Assigned task
Extract each line holding the word "degrees" from the entries.

Recorded data
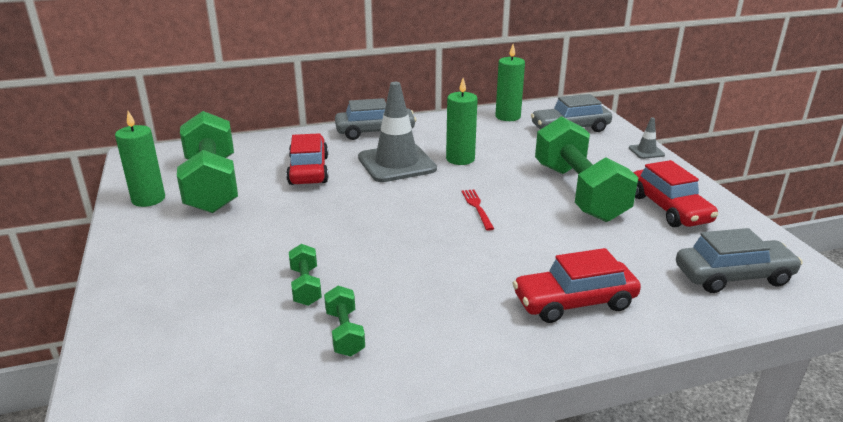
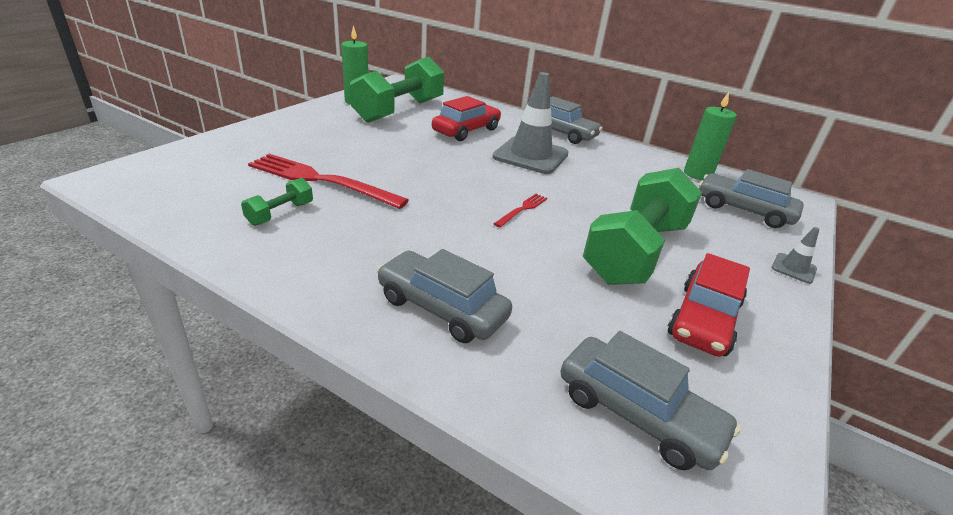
camera: 45 degrees right, 5 degrees up
(305, 286) = (321, 180): green dumbbell -> red fork
(460, 159) = (585, 177): green candle -> none
(574, 302) = (442, 308): red car -> grey car

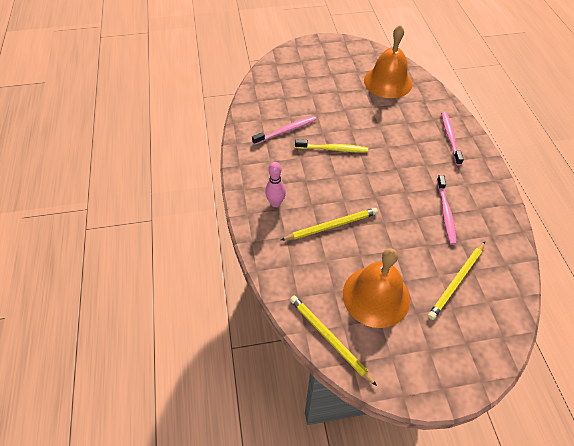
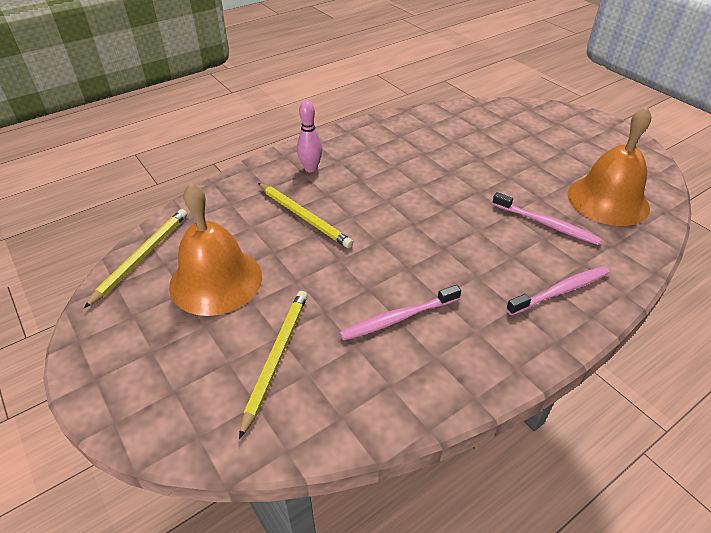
camera: 65 degrees right, 10 degrees down
(286, 131) = (426, 145): pink toothbrush -> pink toothbrush (546, 224)
(333, 149) = (429, 186): yellow toothbrush -> none
(457, 281) = (276, 357): yellow pencil -> yellow pencil turned 90 degrees clockwise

Problem solution
camera: 45 degrees right, 5 degrees up
camera: 65 degrees right, 10 degrees down
(457, 281) = (276, 357): yellow pencil -> yellow pencil turned 90 degrees clockwise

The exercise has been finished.